Dataset excerpt START

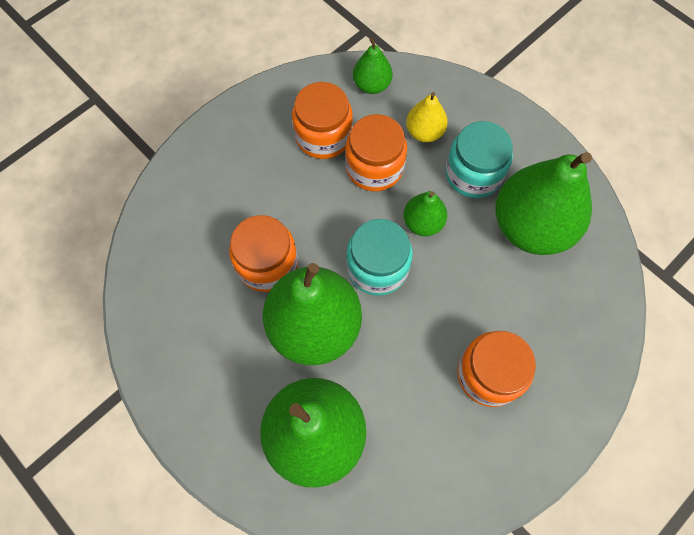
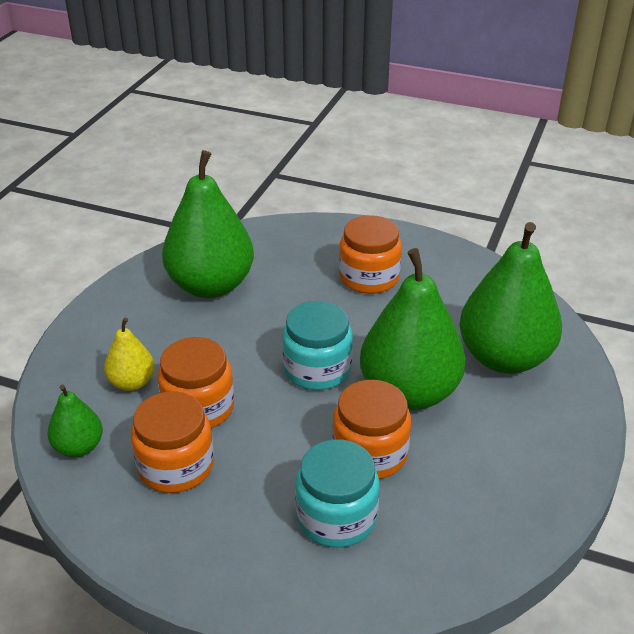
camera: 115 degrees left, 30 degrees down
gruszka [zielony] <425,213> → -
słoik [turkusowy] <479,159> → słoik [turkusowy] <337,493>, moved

Dataset excerpt END

= About this task =
Transcribe the listing exactly; skip the pictures.

= Response area =
camera: 115 degrees left, 30 degrees down
gruszka [zielony] <425,213> → -
słoik [turkusowy] <479,159> → słoik [turkusowy] <337,493>, moved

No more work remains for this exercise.